> INSTRUCTIONS TO FOLLOW:
A faithful copy of the entries is required, with no images in it.

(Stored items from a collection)
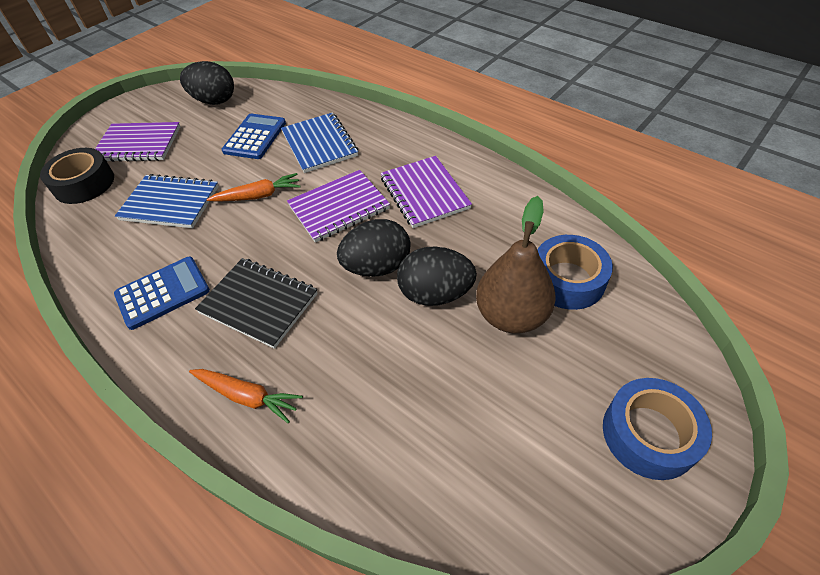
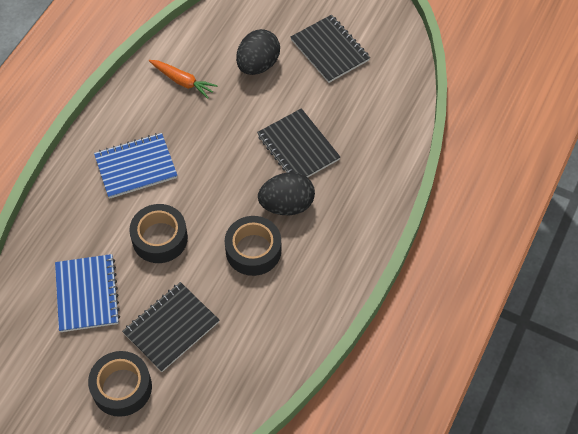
black egg: 3 -> 2
black notebook: 1 -> 3
black tape: 1 -> 3
blue calculator: 2 -> 0
blue tape: 2 -> 0
brown pear: 1 -> 0
orange carrot: 2 -> 1
purple notebook: 3 -> 0

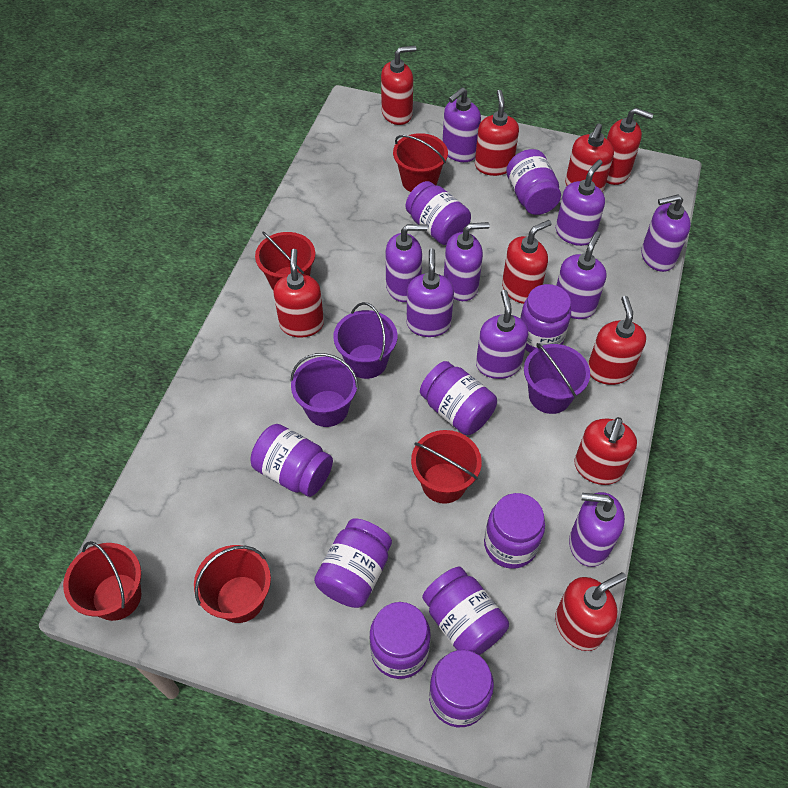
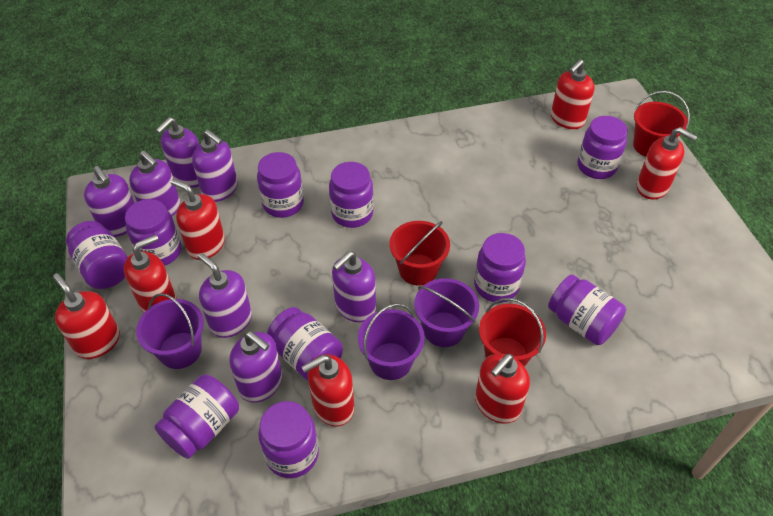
purple soap dispenser: 9 -> 7
red bucket: 5 -> 3
red soap dispenser: 9 -> 7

> TASK RESULT:
black egg: 3 -> 2
black notebook: 1 -> 3
black tape: 1 -> 3
blue calculator: 2 -> 0
blue tape: 2 -> 0
brown pear: 1 -> 0
orange carrot: 2 -> 1
purple notebook: 3 -> 0

purple soap dispenser: 9 -> 7
red bucket: 5 -> 3
red soap dispenser: 9 -> 7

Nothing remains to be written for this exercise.